* [Aim of the exercise]: Rename "pink" to "magenta" in the items starting at the line that contains "purple L-shape: rotated 6 degrees clockwise" and ending at the line that contains "pink square: moved 1 px left, 3 px up", changing nothing else. Give back only those lines, with the pictures left out.

* [Entries provided]:
● ● ● ● ● ● ●
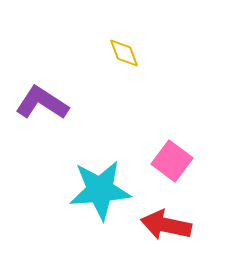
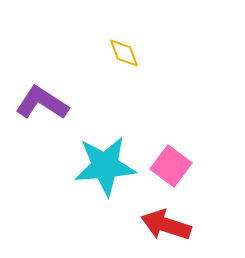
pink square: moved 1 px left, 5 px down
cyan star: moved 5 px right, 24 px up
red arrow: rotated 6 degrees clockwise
● ● ● ● ● ● ●
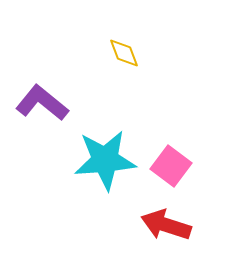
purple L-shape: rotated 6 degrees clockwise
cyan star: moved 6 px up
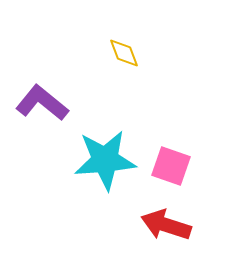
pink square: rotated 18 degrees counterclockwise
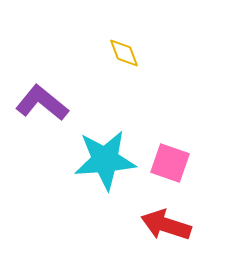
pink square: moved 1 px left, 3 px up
● ● ● ● ● ● ●
* [Written reply]:
purple L-shape: rotated 6 degrees clockwise
cyan star: moved 6 px up
magenta square: rotated 18 degrees counterclockwise
magenta square: moved 1 px left, 3 px up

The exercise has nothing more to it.